ACTION ITEM: Return all entries precisely as they stand, without the images.

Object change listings
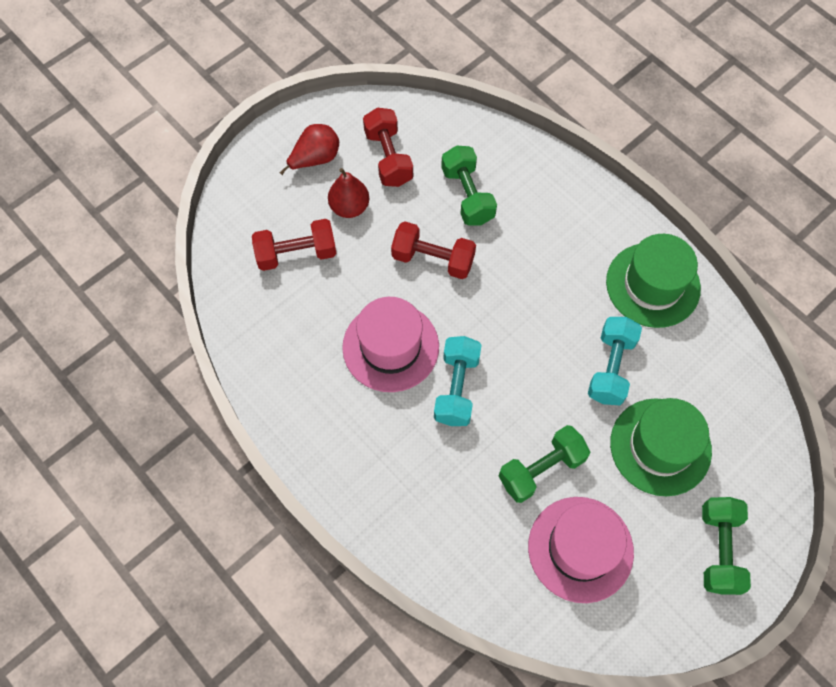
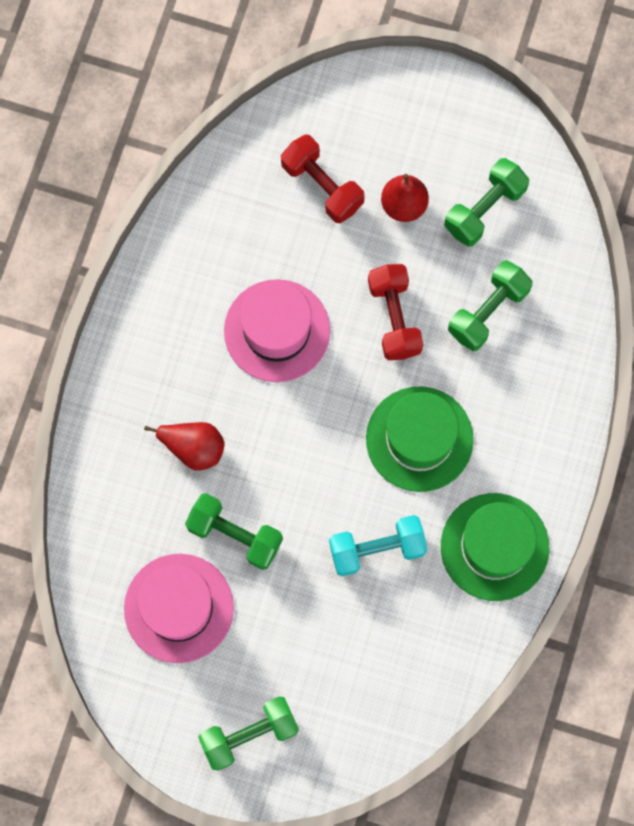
camera: 60 degrees right, 10 degrees up
(315, 159) = (438, 139): red pear -> red pear (193, 448)
(388, 157) = (484, 209): red dumbbell -> green dumbbell
(456, 388) = (271, 415): turquoise dumbbell -> none
(660, 446) = (321, 634): green hat -> green hat (419, 439)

EXERCISE RESPONSE:
camera: 60 degrees right, 10 degrees up
(315, 159) = (438, 139): red pear -> red pear (193, 448)
(388, 157) = (484, 209): red dumbbell -> green dumbbell
(456, 388) = (271, 415): turquoise dumbbell -> none
(660, 446) = (321, 634): green hat -> green hat (419, 439)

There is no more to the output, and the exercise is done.